[[ Material to process open ]]

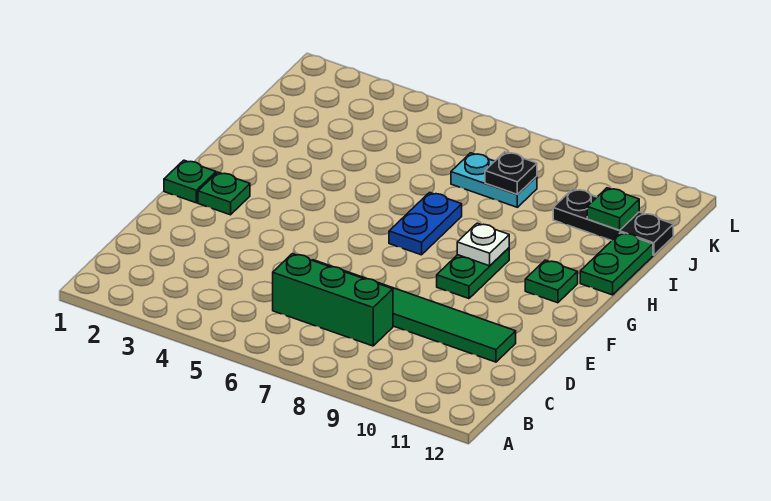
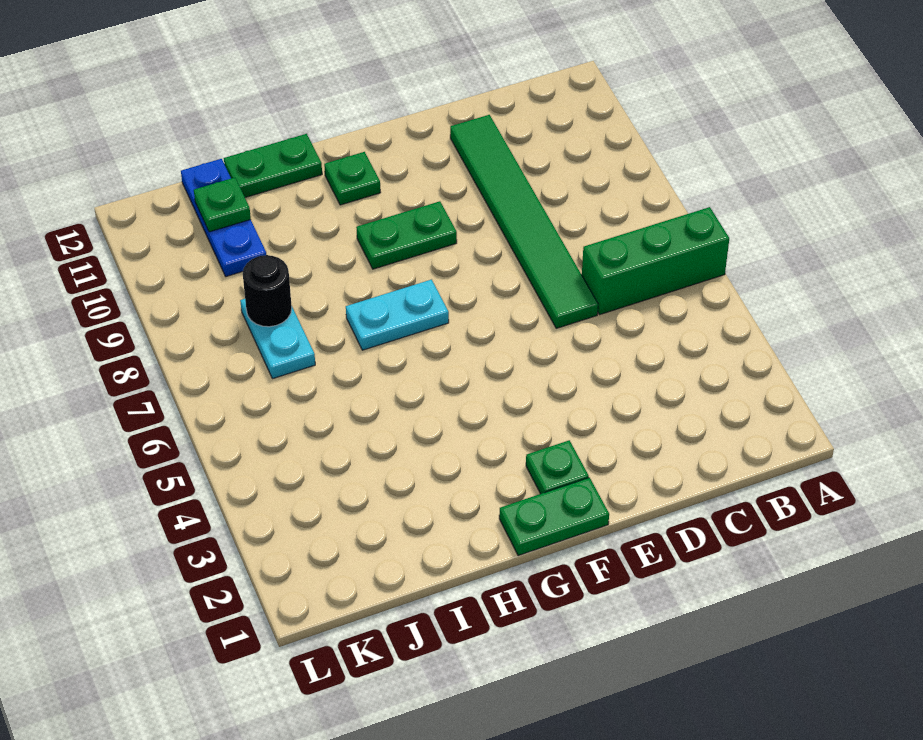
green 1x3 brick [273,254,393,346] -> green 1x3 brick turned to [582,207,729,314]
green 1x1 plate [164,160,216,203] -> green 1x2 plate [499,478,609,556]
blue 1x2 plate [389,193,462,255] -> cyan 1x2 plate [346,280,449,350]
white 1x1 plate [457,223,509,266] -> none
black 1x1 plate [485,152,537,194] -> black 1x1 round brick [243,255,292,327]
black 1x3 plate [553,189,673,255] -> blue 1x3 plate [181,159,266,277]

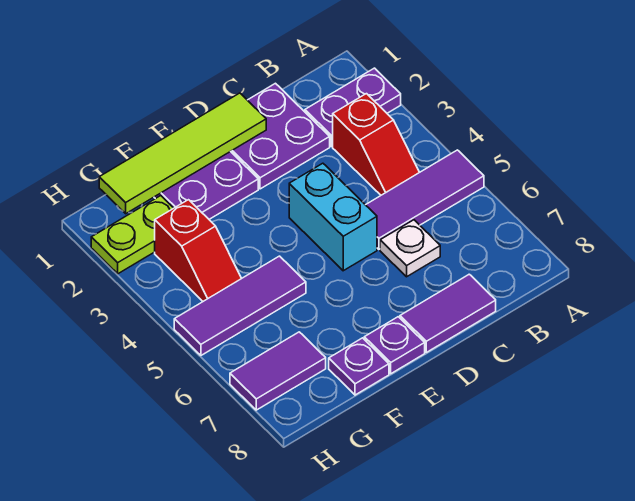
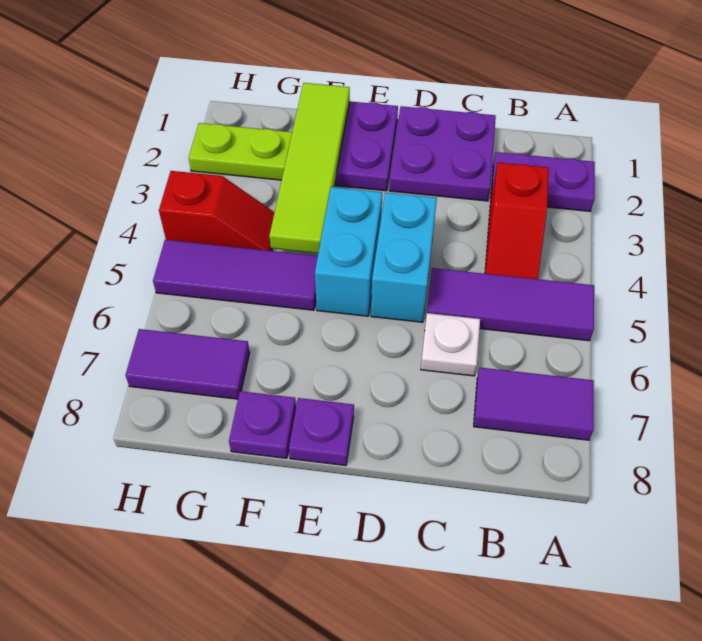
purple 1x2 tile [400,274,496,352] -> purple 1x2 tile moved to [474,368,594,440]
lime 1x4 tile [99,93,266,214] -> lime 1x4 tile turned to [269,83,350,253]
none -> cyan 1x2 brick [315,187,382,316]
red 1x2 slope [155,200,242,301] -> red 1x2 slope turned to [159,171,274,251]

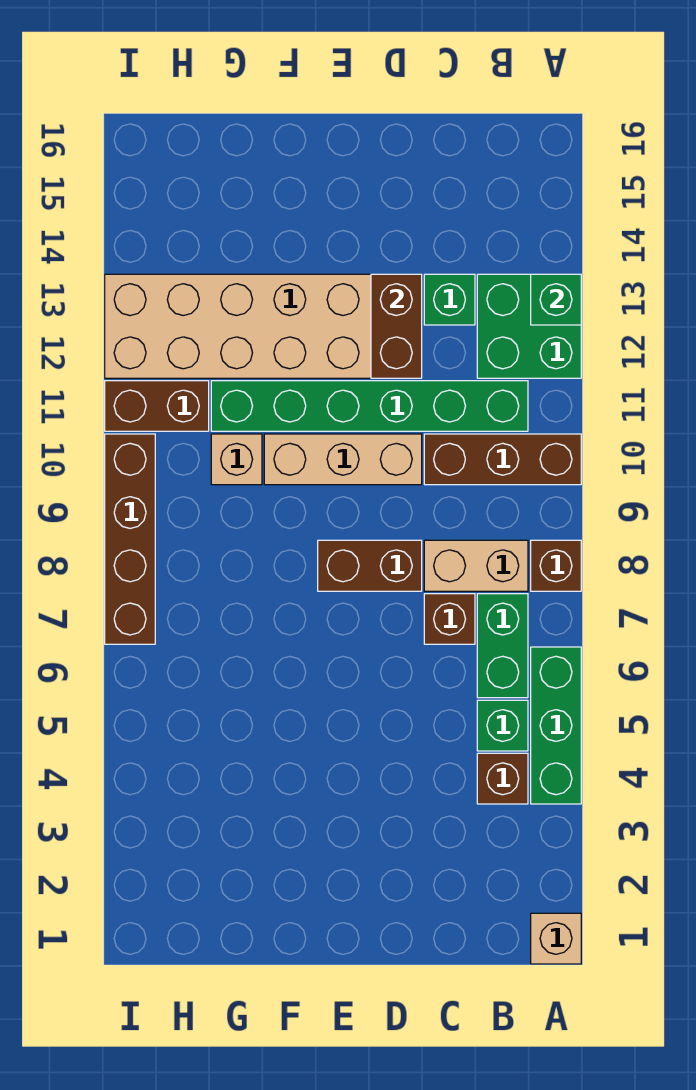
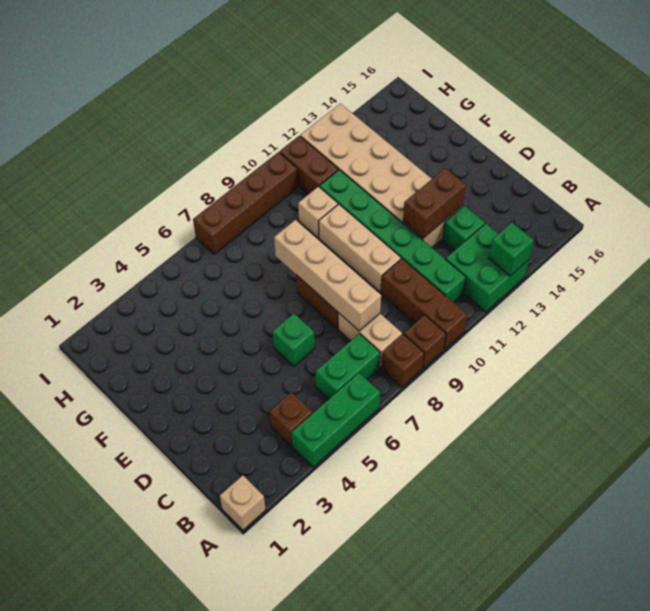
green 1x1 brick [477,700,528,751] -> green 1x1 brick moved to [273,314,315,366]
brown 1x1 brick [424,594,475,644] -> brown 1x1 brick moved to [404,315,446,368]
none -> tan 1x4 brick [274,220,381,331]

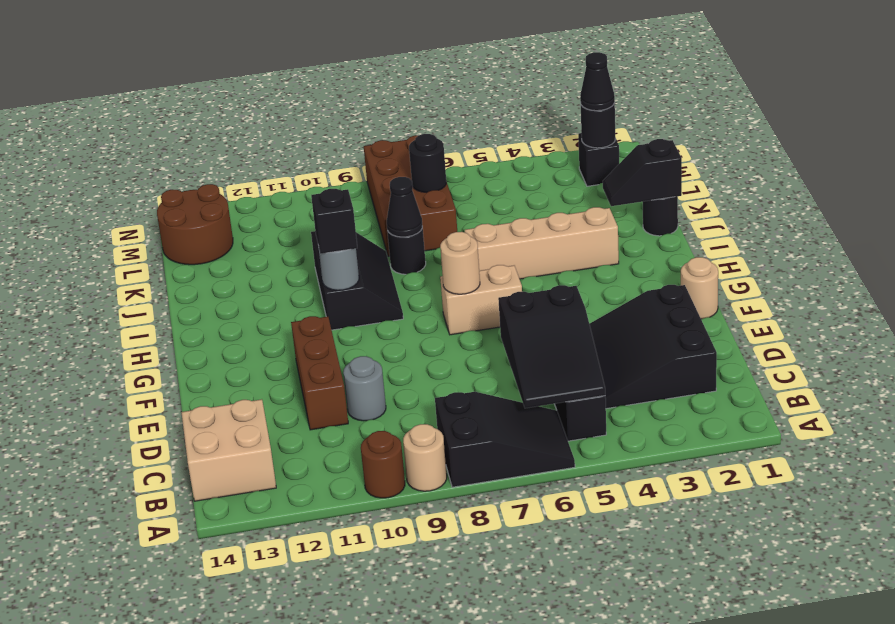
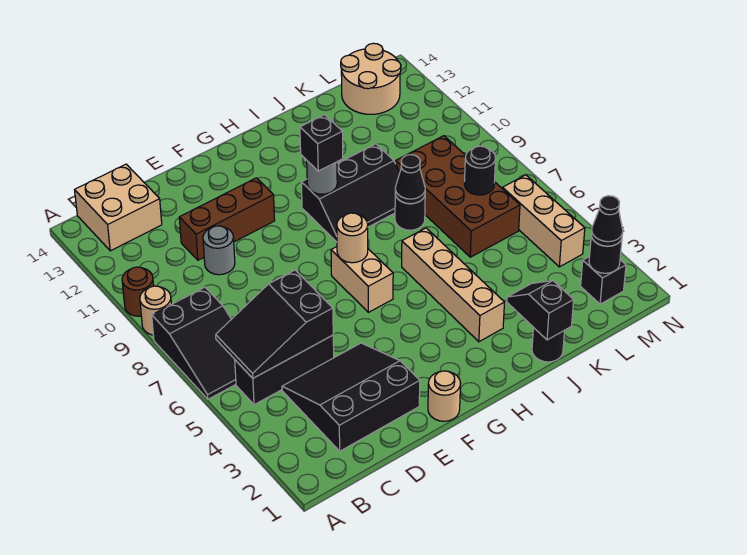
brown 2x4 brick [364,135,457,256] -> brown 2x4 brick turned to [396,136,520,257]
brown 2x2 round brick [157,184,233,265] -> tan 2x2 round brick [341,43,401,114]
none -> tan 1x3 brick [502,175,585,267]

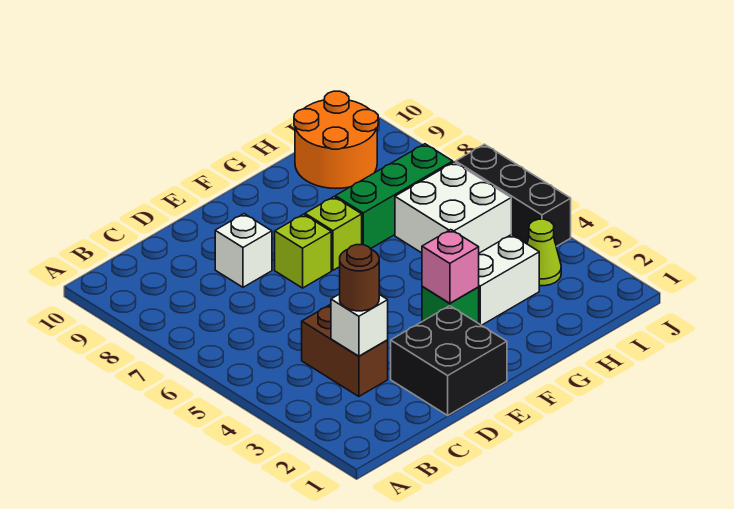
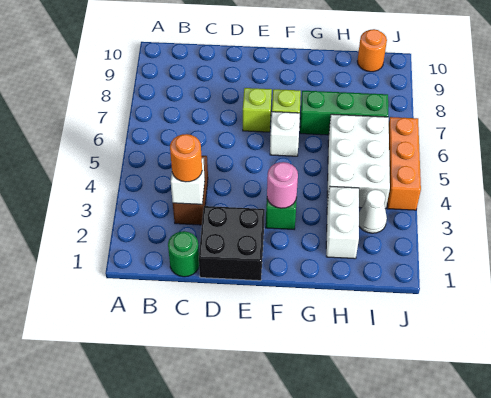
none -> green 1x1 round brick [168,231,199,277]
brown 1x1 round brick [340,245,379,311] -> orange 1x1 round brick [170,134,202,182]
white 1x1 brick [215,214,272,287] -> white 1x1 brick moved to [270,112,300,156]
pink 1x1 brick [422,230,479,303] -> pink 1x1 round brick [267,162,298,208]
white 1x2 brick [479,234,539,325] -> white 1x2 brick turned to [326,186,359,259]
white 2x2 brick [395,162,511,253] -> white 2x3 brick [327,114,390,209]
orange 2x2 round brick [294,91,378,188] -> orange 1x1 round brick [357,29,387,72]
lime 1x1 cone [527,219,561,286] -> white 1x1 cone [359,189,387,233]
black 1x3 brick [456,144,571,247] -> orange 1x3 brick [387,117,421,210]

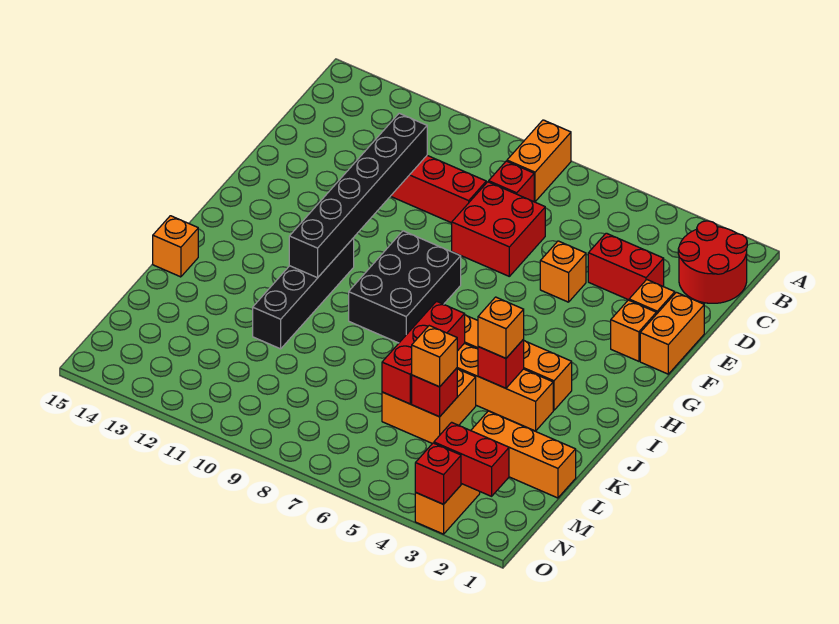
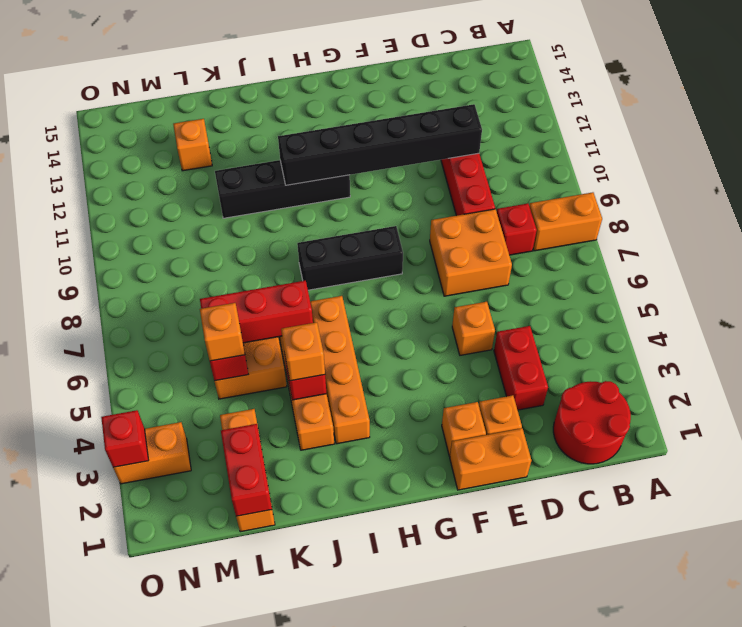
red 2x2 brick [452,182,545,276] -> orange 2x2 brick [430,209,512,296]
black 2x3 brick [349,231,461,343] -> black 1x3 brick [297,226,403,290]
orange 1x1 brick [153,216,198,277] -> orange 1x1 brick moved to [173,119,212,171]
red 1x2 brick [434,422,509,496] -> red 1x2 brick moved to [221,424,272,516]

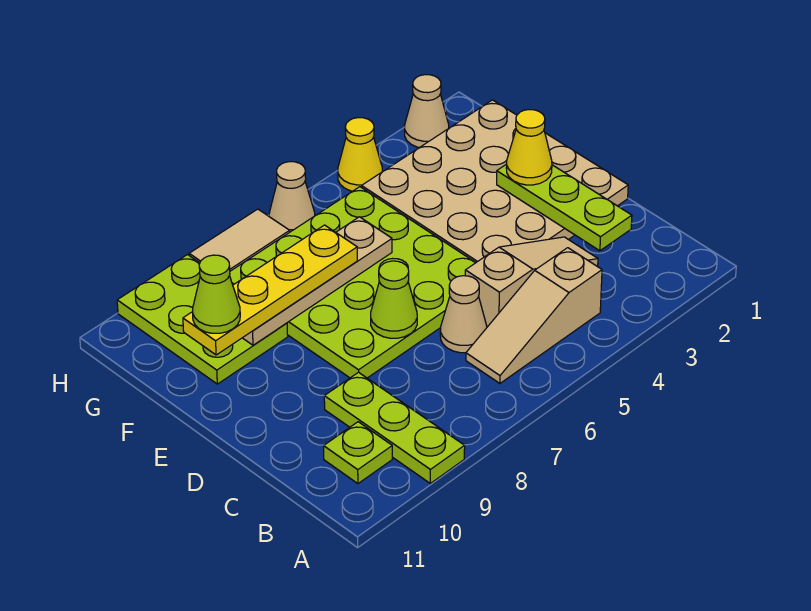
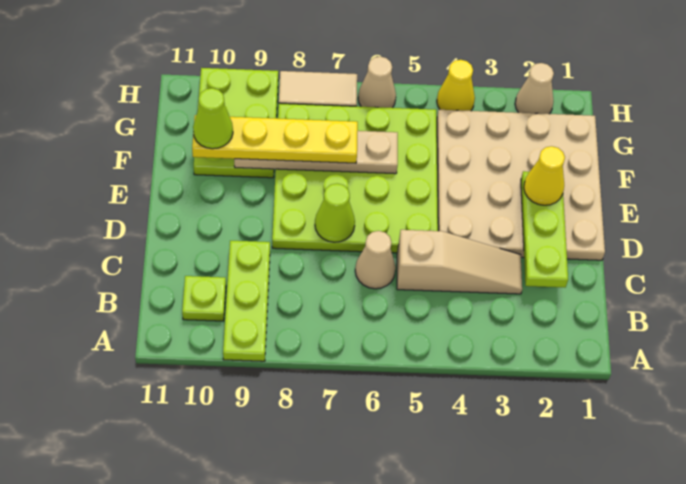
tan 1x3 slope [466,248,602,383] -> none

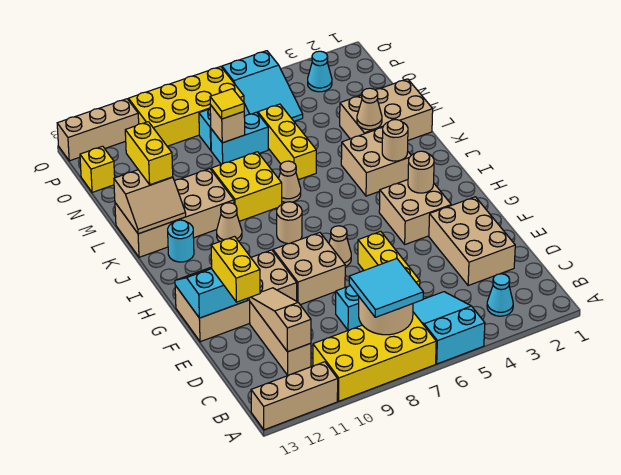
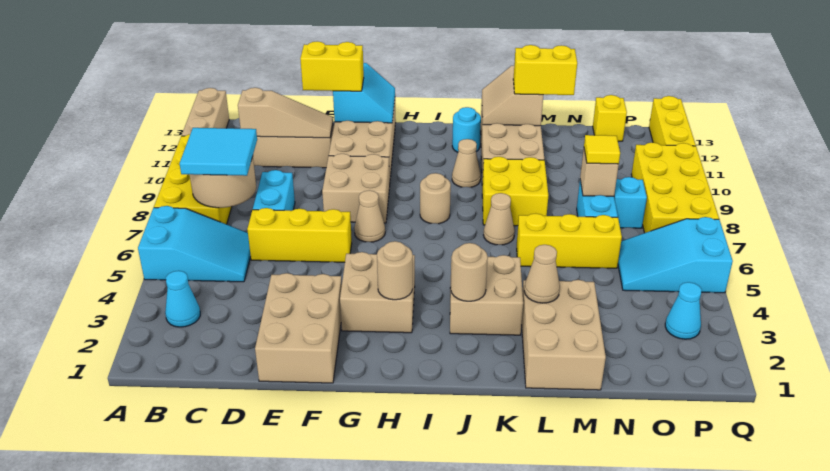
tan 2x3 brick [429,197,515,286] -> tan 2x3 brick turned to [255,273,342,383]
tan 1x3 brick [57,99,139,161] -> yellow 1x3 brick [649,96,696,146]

[[ Material to process closed ]]

With the pictures left out, restate word for word every line of the data above, from the first down to the line that contains "white 1x2 brick [479,234,539,325]".

green 1x3 brick [273,254,393,346] -> green 1x3 brick turned to [582,207,729,314]
green 1x1 plate [164,160,216,203] -> green 1x2 plate [499,478,609,556]
blue 1x2 plate [389,193,462,255] -> cyan 1x2 plate [346,280,449,350]
white 1x1 plate [457,223,509,266] -> none
black 1x1 plate [485,152,537,194] -> black 1x1 round brick [243,255,292,327]
black 1x3 plate [553,189,673,255] -> blue 1x3 plate [181,159,266,277]

purple 1x2 tile [400,274,496,352] -> purple 1x2 tile moved to [474,368,594,440]
lime 1x4 tile [99,93,266,214] -> lime 1x4 tile turned to [269,83,350,253]
none -> cyan 1x2 brick [315,187,382,316]
red 1x2 slope [155,200,242,301] -> red 1x2 slope turned to [159,171,274,251]

green 1x1 brick [477,700,528,751] -> green 1x1 brick moved to [273,314,315,366]
brown 1x1 brick [424,594,475,644] -> brown 1x1 brick moved to [404,315,446,368]
none -> tan 1x4 brick [274,220,381,331]

brown 2x4 brick [364,135,457,256] -> brown 2x4 brick turned to [396,136,520,257]
brown 2x2 round brick [157,184,233,265] -> tan 2x2 round brick [341,43,401,114]
none -> tan 1x3 brick [502,175,585,267]

none -> green 1x1 round brick [168,231,199,277]
brown 1x1 round brick [340,245,379,311] -> orange 1x1 round brick [170,134,202,182]
white 1x1 brick [215,214,272,287] -> white 1x1 brick moved to [270,112,300,156]
pink 1x1 brick [422,230,479,303] -> pink 1x1 round brick [267,162,298,208]
white 1x2 brick [479,234,539,325] -> white 1x2 brick turned to [326,186,359,259]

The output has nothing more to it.